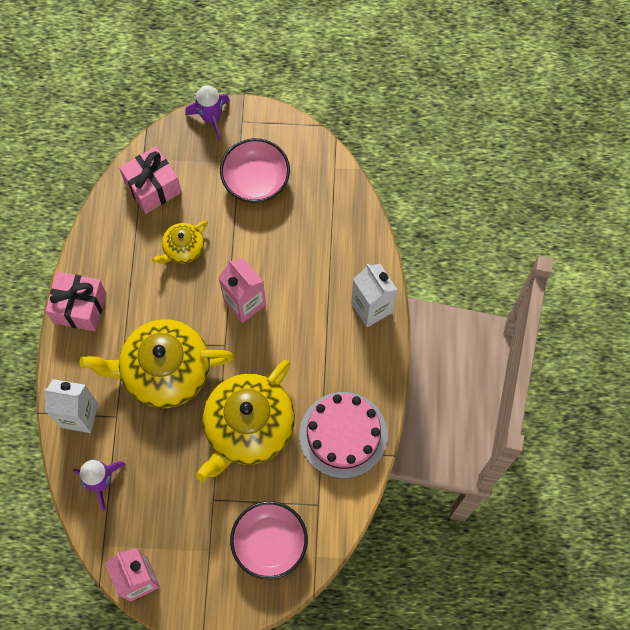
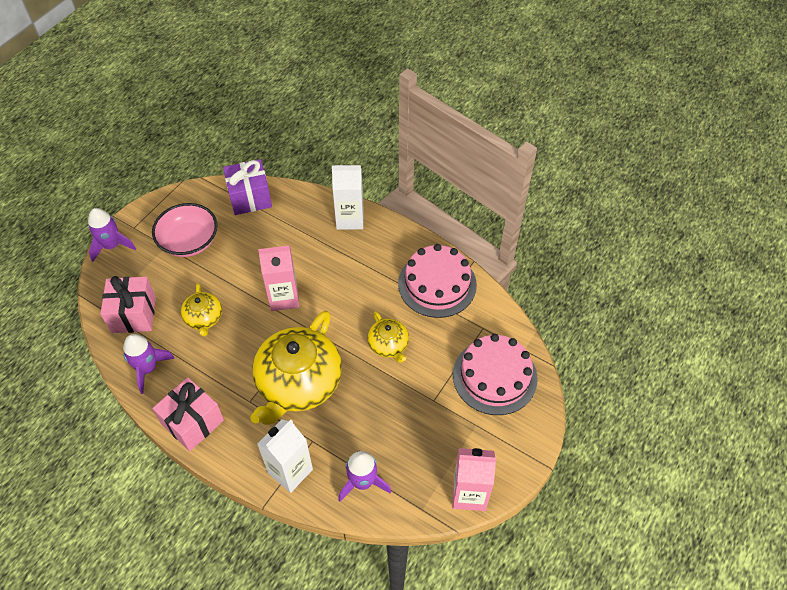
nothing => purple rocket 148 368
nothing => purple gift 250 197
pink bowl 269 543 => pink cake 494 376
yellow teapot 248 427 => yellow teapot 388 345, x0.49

Exercise prompt » For the word "nothing", please count the lines in the data where it appears and respond with the number only.

Written reply » 2